*Material for this exercise*:
==================================================

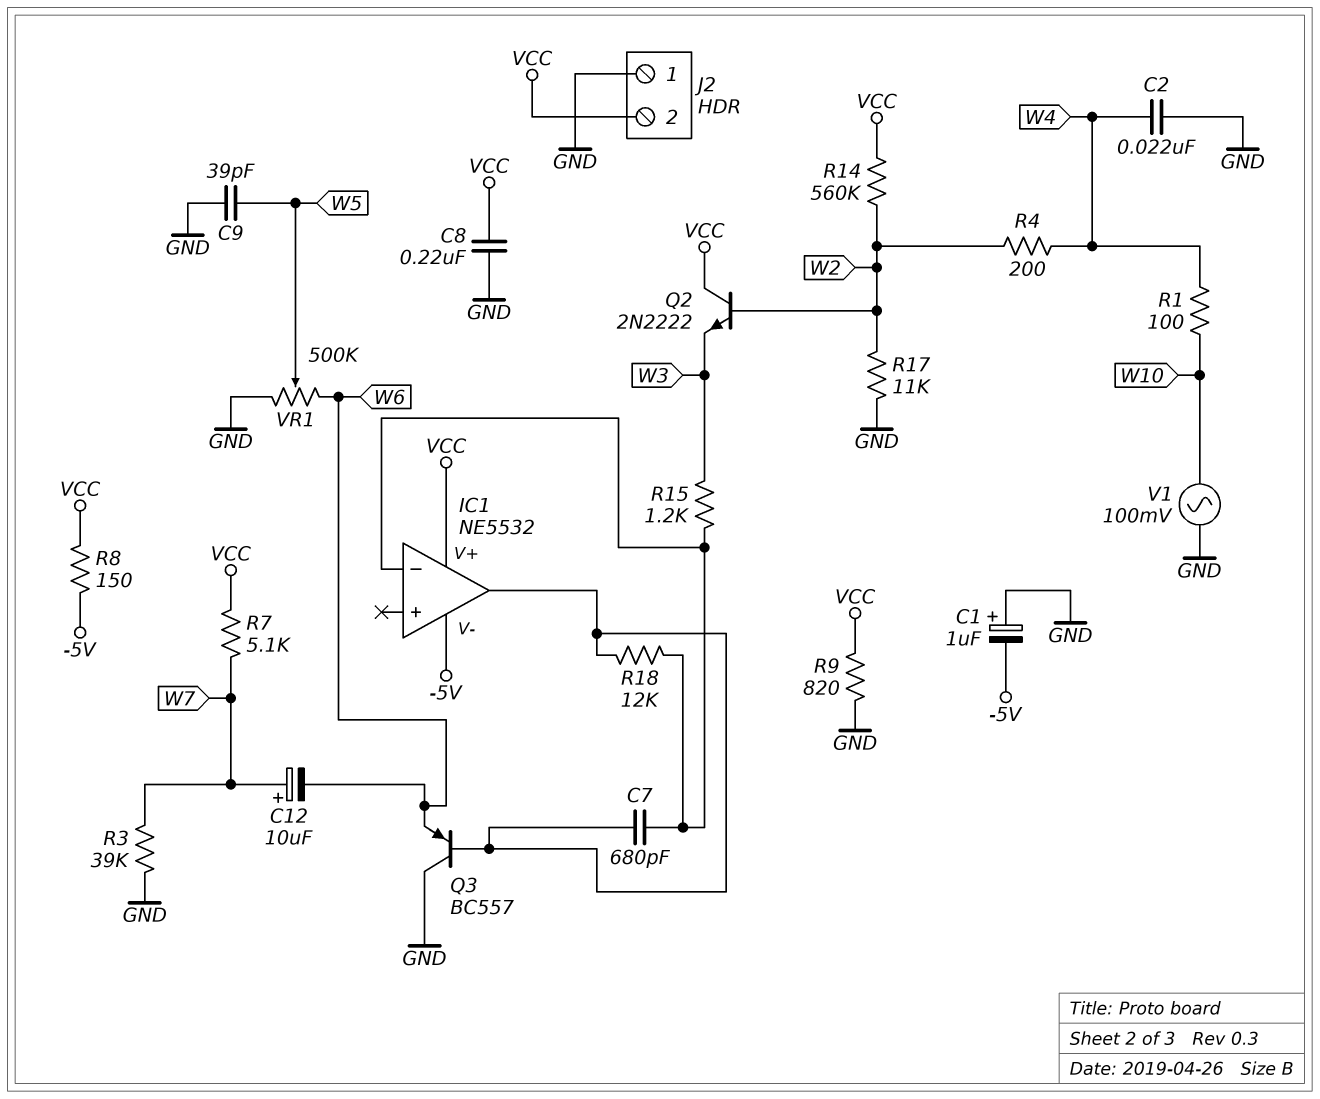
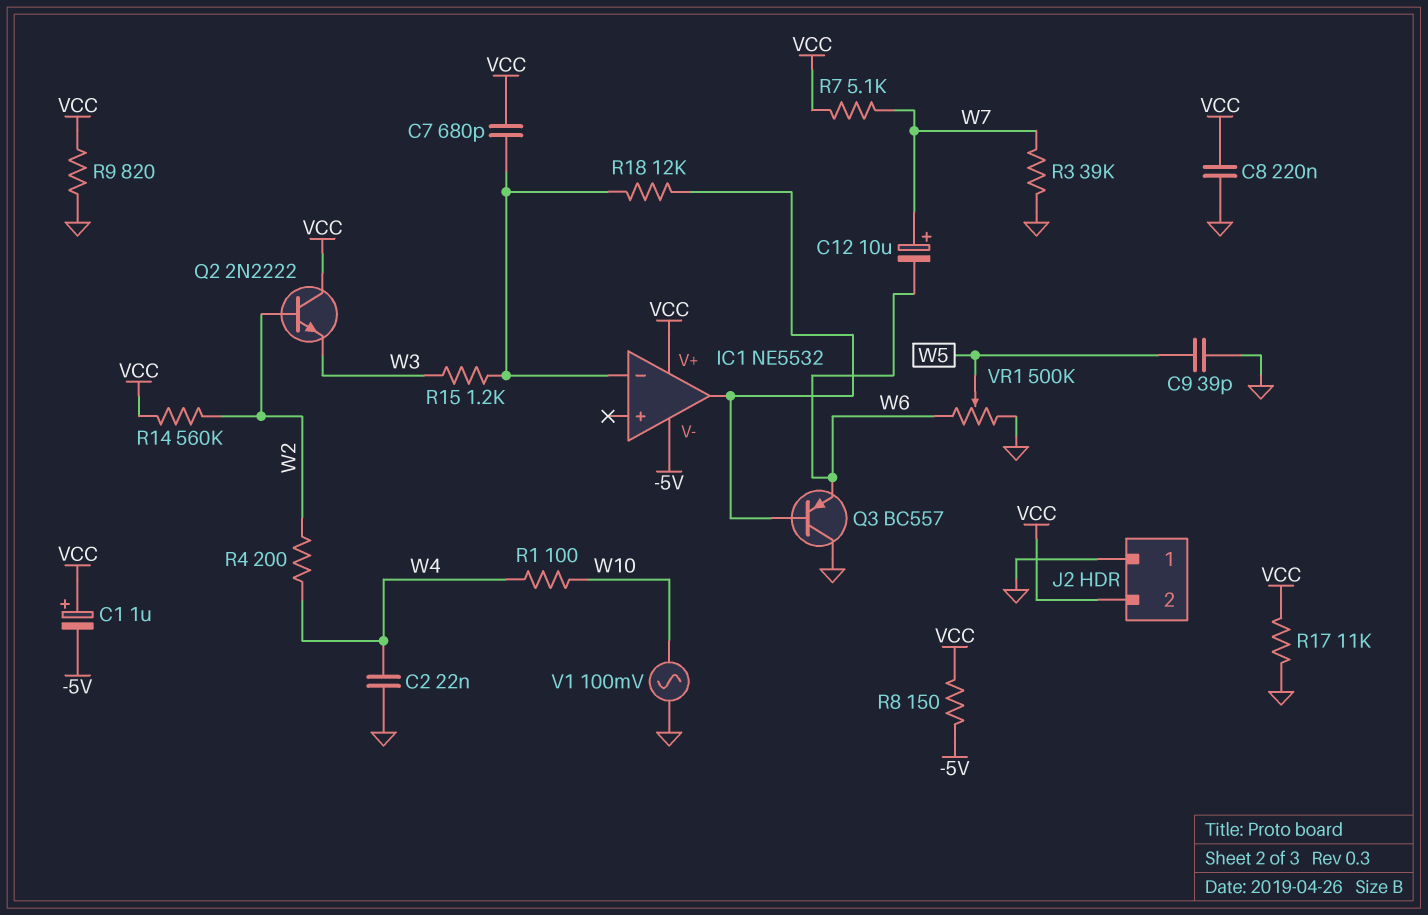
C1: 1uF (plus GND, minus -5V) -> 1uF (plus VCC, minus -5V)
C7: 680pF (IC1/in-, IC1/out) -> 680pF (IC1/in-, VCC)
R17: 11k (GND, W2) -> 11k (GND, VCC)

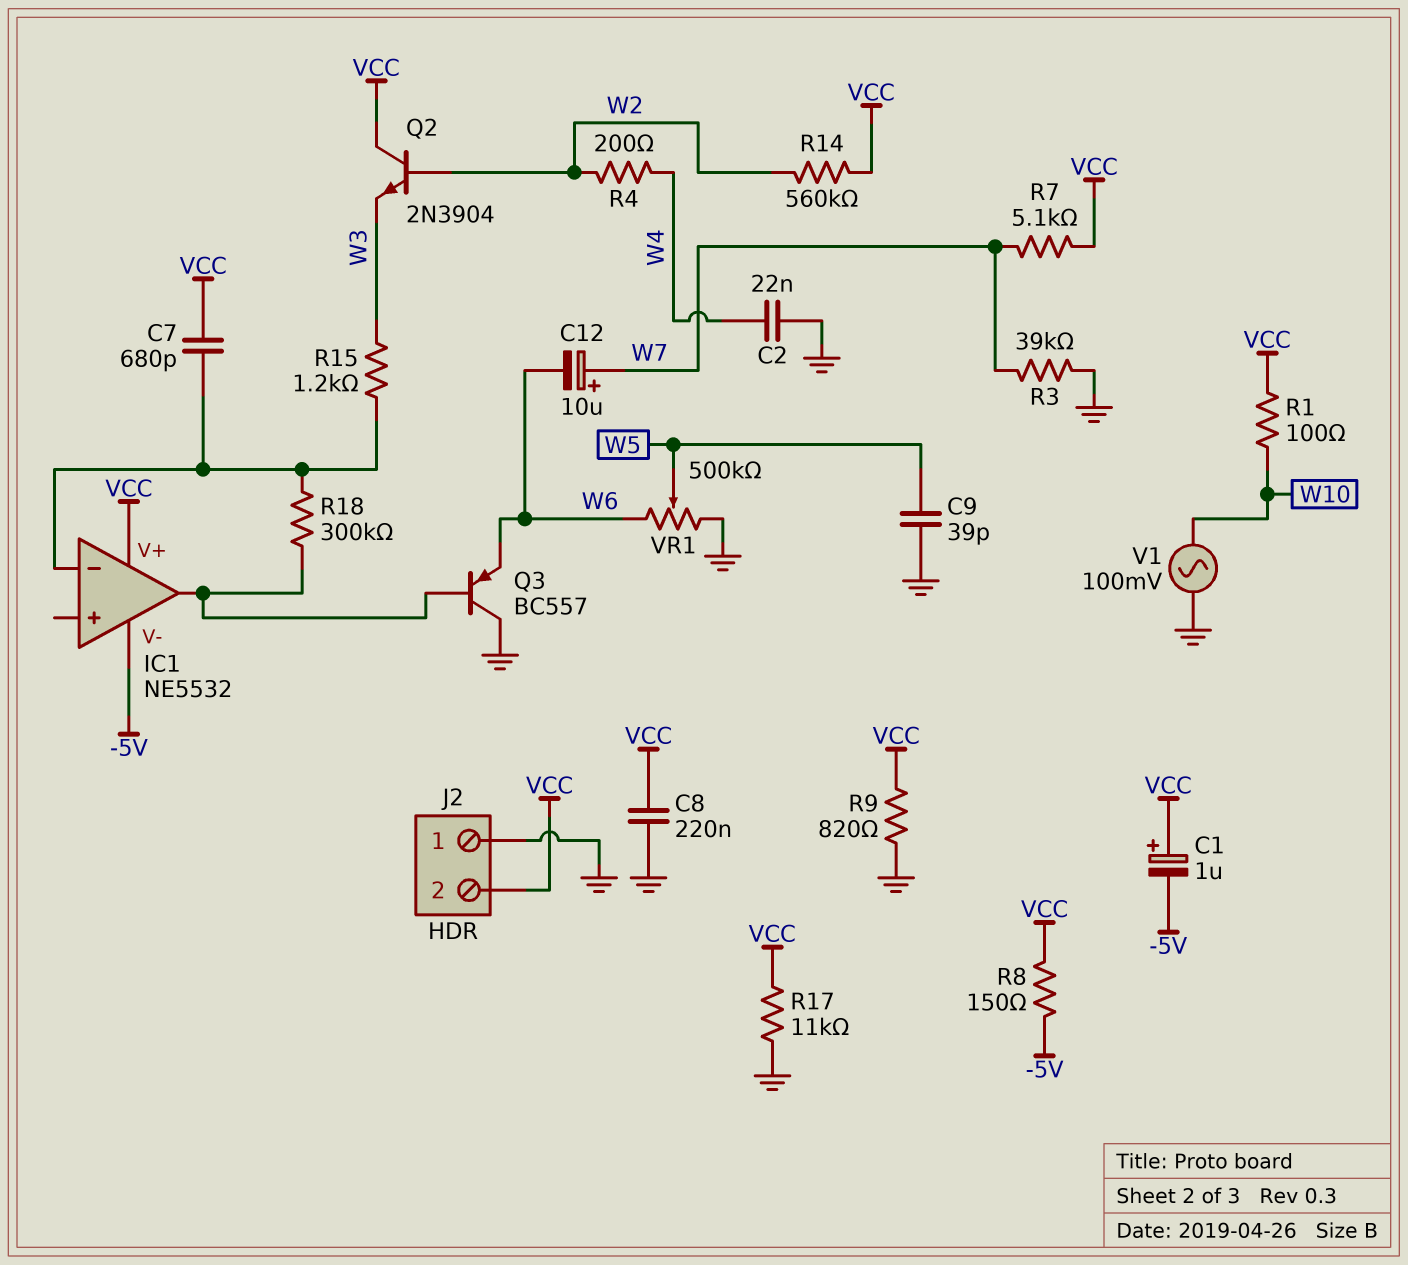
Q2: NPN 2N2222 (B W2, C VCC, E W3) -> NPN 2N3904 (B W2, C VCC, E W3)
R1: 100 (W4, W10) -> 100 (VCC, W10)
R18: 12k (IC1/in-, IC1/out) -> 300k (IC1/in-, IC1/out)

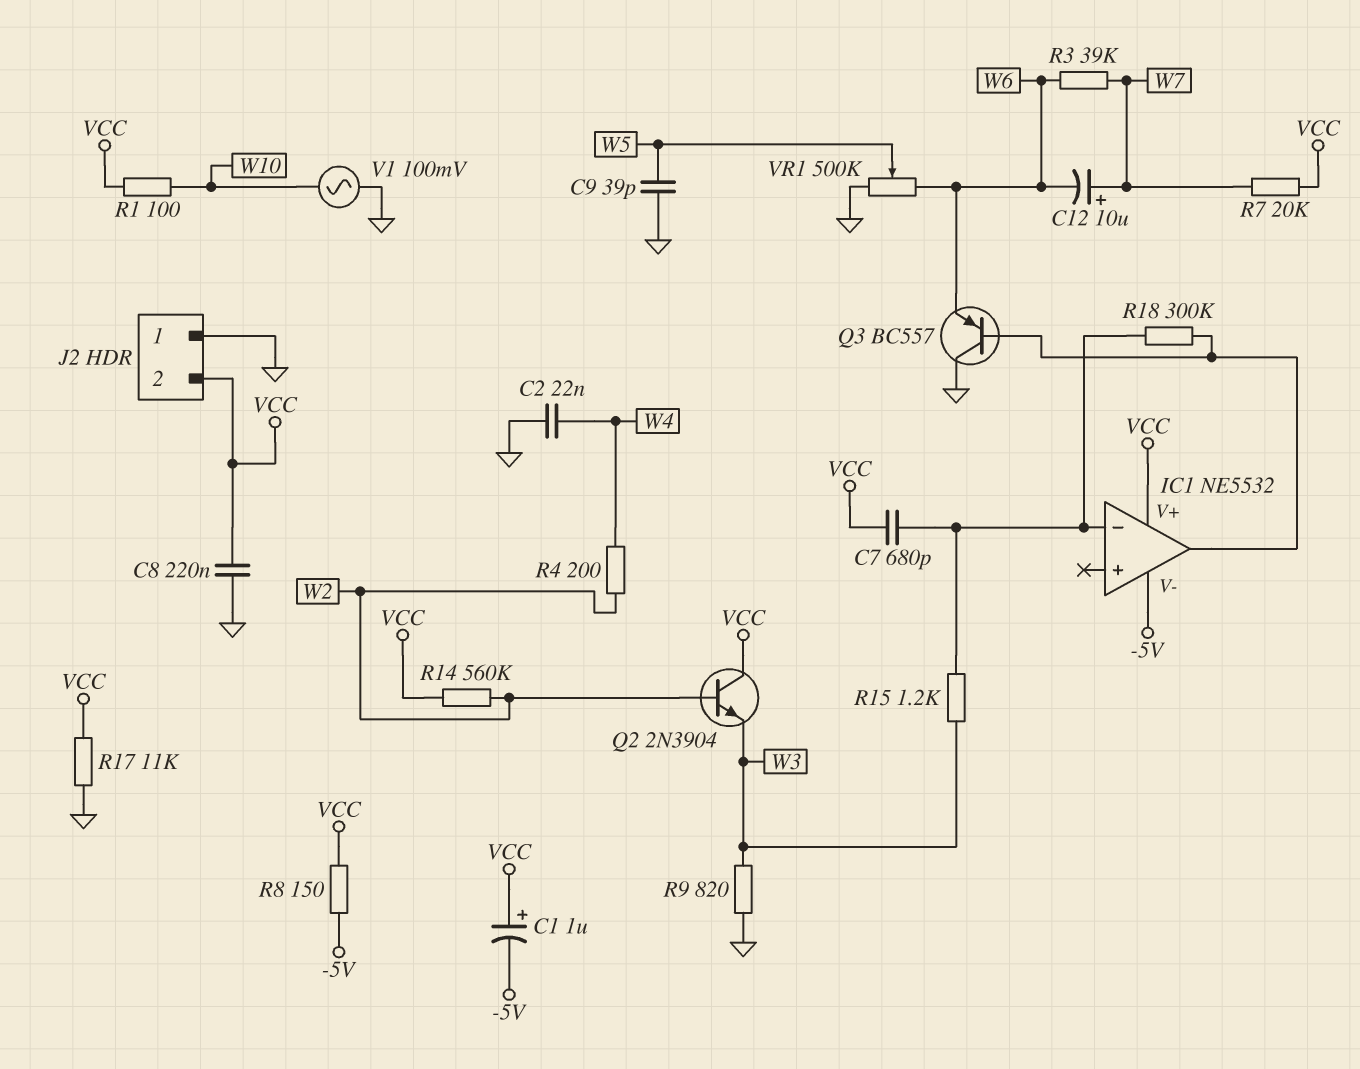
R3: 39k (GND, W7) -> 39k (W6, W7)
R7: 5.1k (VCC, W7) -> 20k (VCC, W7)
R9: 820 (GND, VCC) -> 820 (GND, W3)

==================================================

*Prompt*:
Repeat the listing word for word, omitting the pictures.

*Result of the task*:
C1: 1uF (plus GND, minus -5V) -> 1uF (plus VCC, minus -5V)
C7: 680pF (IC1/in-, IC1/out) -> 680pF (IC1/in-, VCC)
R17: 11k (GND, W2) -> 11k (GND, VCC)

Q2: NPN 2N2222 (B W2, C VCC, E W3) -> NPN 2N3904 (B W2, C VCC, E W3)
R1: 100 (W4, W10) -> 100 (VCC, W10)
R18: 12k (IC1/in-, IC1/out) -> 300k (IC1/in-, IC1/out)

R3: 39k (GND, W7) -> 39k (W6, W7)
R7: 5.1k (VCC, W7) -> 20k (VCC, W7)
R9: 820 (GND, VCC) -> 820 (GND, W3)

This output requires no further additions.